(Stored items from a collection)

__________________________________________________

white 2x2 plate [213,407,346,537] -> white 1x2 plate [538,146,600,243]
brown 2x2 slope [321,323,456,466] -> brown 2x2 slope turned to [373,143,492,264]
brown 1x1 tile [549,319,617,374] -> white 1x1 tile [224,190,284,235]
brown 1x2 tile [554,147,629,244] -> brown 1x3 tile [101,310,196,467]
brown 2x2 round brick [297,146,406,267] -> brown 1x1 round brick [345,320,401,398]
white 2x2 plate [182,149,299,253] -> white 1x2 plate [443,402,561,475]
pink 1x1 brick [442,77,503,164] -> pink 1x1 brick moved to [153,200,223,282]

__________________________________________________

*Task to carry out*: Please copy out each record, character for character.

*Answer for this exercise*:
white 2x2 plate [213,407,346,537] -> white 1x2 plate [538,146,600,243]
brown 2x2 slope [321,323,456,466] -> brown 2x2 slope turned to [373,143,492,264]
brown 1x1 tile [549,319,617,374] -> white 1x1 tile [224,190,284,235]
brown 1x2 tile [554,147,629,244] -> brown 1x3 tile [101,310,196,467]
brown 2x2 round brick [297,146,406,267] -> brown 1x1 round brick [345,320,401,398]
white 2x2 plate [182,149,299,253] -> white 1x2 plate [443,402,561,475]
pink 1x1 brick [442,77,503,164] -> pink 1x1 brick moved to [153,200,223,282]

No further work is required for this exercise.